◆ **WHAT IS EXPECTED**
Your answer is the lines below, exactly, from the one that contains "P1 pin 2: N13 -> GND" through the one that contains "R1: 22 (N013, N017) -> none", both included.

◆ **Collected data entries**
»»

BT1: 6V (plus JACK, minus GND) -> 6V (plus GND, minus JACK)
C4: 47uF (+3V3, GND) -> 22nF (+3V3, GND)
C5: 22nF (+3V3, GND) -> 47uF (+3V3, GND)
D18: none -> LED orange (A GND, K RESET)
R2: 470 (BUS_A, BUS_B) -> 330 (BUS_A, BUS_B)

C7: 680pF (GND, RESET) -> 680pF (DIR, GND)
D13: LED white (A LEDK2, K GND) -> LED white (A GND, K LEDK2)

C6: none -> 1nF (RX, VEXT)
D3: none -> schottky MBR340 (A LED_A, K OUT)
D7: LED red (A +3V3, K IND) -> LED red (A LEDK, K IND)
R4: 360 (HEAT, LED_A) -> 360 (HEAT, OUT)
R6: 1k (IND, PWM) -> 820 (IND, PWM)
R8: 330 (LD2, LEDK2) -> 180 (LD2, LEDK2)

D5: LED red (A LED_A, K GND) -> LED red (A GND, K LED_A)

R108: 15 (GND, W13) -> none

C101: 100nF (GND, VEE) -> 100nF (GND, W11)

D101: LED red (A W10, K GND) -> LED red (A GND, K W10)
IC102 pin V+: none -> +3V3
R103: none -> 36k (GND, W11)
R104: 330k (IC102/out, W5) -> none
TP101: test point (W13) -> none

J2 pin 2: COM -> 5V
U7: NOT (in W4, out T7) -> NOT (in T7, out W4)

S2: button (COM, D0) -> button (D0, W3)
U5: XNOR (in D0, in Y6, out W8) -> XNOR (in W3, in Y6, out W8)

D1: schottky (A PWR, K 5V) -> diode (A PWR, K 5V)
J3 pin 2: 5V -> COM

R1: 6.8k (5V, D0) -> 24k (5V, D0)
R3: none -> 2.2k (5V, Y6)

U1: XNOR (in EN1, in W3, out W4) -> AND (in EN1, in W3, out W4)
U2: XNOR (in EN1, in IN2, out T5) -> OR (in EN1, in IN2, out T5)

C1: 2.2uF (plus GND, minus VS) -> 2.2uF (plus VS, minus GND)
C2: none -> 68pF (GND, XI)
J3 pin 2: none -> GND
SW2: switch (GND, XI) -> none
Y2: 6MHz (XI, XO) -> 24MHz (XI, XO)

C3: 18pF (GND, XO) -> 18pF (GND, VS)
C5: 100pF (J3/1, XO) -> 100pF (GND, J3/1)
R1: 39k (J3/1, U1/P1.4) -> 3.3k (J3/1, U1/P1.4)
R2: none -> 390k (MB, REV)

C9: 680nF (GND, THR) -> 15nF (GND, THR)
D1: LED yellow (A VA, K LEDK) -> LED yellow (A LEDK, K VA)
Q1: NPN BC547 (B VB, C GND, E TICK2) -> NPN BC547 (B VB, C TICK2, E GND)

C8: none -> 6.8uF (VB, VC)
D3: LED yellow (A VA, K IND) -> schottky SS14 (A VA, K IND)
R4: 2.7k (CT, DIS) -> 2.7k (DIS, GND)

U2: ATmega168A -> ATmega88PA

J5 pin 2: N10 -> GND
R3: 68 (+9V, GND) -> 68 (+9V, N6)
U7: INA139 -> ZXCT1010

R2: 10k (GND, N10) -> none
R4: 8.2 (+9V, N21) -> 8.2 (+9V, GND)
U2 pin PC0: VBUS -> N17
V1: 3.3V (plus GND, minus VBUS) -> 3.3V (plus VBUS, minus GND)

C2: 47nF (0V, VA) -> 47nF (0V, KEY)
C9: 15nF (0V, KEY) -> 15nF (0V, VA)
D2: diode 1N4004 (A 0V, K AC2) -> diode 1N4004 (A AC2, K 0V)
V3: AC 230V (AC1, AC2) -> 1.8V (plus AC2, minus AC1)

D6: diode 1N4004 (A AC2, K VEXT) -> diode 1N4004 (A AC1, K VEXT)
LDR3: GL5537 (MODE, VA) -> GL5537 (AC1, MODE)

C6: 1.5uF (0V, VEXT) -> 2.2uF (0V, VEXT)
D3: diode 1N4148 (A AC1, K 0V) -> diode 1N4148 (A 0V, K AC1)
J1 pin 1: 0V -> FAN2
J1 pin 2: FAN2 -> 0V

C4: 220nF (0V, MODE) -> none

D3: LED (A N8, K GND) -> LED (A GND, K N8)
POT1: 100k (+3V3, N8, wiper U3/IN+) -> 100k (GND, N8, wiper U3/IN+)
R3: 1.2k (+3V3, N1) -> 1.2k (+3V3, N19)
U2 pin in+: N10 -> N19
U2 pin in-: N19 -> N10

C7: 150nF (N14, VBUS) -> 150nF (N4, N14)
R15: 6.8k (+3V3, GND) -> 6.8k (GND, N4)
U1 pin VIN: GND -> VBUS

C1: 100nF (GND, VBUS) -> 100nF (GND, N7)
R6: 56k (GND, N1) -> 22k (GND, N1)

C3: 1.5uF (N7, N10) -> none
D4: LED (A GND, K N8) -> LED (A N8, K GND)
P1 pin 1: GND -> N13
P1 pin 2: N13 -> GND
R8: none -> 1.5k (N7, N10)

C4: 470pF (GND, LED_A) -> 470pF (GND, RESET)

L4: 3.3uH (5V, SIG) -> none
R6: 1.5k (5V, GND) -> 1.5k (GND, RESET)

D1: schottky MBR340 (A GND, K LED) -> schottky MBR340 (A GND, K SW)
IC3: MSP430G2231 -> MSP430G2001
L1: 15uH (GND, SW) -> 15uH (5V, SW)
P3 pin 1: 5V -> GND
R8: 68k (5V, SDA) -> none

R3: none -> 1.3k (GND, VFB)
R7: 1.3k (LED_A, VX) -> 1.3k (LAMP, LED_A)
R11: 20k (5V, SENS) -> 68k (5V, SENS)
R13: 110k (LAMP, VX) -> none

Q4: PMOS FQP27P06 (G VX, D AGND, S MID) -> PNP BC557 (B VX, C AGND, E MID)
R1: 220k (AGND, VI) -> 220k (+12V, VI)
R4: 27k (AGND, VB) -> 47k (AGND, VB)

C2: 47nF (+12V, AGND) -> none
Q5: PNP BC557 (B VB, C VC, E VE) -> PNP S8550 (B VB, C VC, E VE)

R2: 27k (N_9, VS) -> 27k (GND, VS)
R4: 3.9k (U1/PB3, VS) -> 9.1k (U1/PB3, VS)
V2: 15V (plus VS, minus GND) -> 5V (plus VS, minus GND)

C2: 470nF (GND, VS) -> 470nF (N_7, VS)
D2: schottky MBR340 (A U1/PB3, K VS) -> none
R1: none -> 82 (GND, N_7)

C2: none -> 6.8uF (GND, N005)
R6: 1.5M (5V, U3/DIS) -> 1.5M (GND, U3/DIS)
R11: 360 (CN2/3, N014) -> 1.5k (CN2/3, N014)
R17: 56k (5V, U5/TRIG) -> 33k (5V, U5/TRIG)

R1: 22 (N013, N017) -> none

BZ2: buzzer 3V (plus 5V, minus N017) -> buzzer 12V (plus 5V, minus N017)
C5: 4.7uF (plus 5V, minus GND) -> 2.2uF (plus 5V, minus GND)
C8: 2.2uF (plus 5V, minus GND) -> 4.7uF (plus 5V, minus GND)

««

◆ **REPLY TO THE EXERCISE**
P1 pin 2: N13 -> GND
R8: none -> 1.5k (N7, N10)

C4: 470pF (GND, LED_A) -> 470pF (GND, RESET)

L4: 3.3uH (5V, SIG) -> none
R6: 1.5k (5V, GND) -> 1.5k (GND, RESET)

D1: schottky MBR340 (A GND, K LED) -> schottky MBR340 (A GND, K SW)
IC3: MSP430G2231 -> MSP430G2001
L1: 15uH (GND, SW) -> 15uH (5V, SW)
P3 pin 1: 5V -> GND
R8: 68k (5V, SDA) -> none

R3: none -> 1.3k (GND, VFB)
R7: 1.3k (LED_A, VX) -> 1.3k (LAMP, LED_A)
R11: 20k (5V, SENS) -> 68k (5V, SENS)
R13: 110k (LAMP, VX) -> none

Q4: PMOS FQP27P06 (G VX, D AGND, S MID) -> PNP BC557 (B VX, C AGND, E MID)
R1: 220k (AGND, VI) -> 220k (+12V, VI)
R4: 27k (AGND, VB) -> 47k (AGND, VB)

C2: 47nF (+12V, AGND) -> none
Q5: PNP BC557 (B VB, C VC, E VE) -> PNP S8550 (B VB, C VC, E VE)

R2: 27k (N_9, VS) -> 27k (GND, VS)
R4: 3.9k (U1/PB3, VS) -> 9.1k (U1/PB3, VS)
V2: 15V (plus VS, minus GND) -> 5V (plus VS, minus GND)

C2: 470nF (GND, VS) -> 470nF (N_7, VS)
D2: schottky MBR340 (A U1/PB3, K VS) -> none
R1: none -> 82 (GND, N_7)

C2: none -> 6.8uF (GND, N005)
R6: 1.5M (5V, U3/DIS) -> 1.5M (GND, U3/DIS)
R11: 360 (CN2/3, N014) -> 1.5k (CN2/3, N014)
R17: 56k (5V, U5/TRIG) -> 33k (5V, U5/TRIG)

R1: 22 (N013, N017) -> none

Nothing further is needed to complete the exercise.